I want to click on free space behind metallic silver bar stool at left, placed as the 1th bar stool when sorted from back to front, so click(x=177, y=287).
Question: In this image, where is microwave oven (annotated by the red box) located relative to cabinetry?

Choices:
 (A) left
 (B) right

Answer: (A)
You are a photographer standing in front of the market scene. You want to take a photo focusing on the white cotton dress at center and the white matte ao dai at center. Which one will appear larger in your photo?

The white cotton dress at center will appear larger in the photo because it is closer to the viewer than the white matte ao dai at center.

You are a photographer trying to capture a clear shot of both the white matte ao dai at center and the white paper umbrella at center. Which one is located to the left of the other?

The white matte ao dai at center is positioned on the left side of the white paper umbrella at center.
--
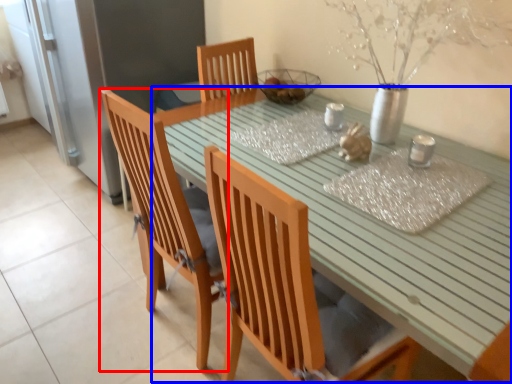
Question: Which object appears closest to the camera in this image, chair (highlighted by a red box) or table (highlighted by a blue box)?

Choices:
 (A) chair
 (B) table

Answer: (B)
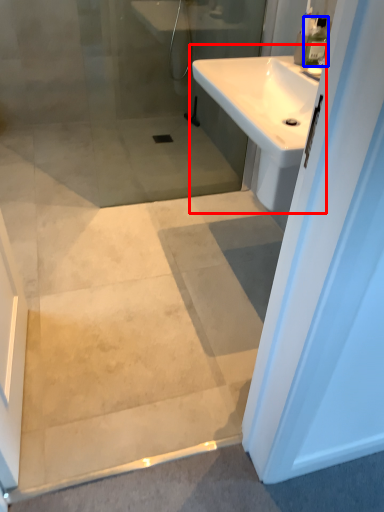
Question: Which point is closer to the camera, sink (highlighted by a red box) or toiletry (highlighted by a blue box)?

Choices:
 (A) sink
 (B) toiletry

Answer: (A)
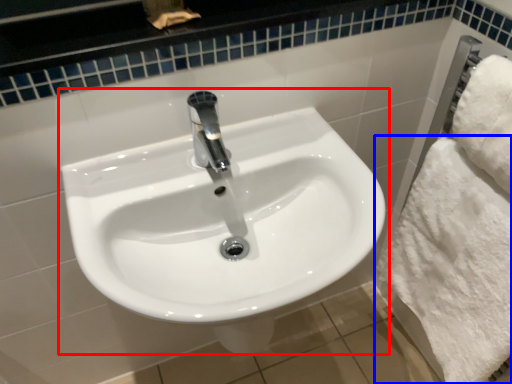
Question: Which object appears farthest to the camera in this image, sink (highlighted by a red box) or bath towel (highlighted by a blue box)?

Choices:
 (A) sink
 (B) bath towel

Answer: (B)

Directive: How many lines in the records above contain the string "this"? Case counts, and the answer is the number alone.

Expected answer: 3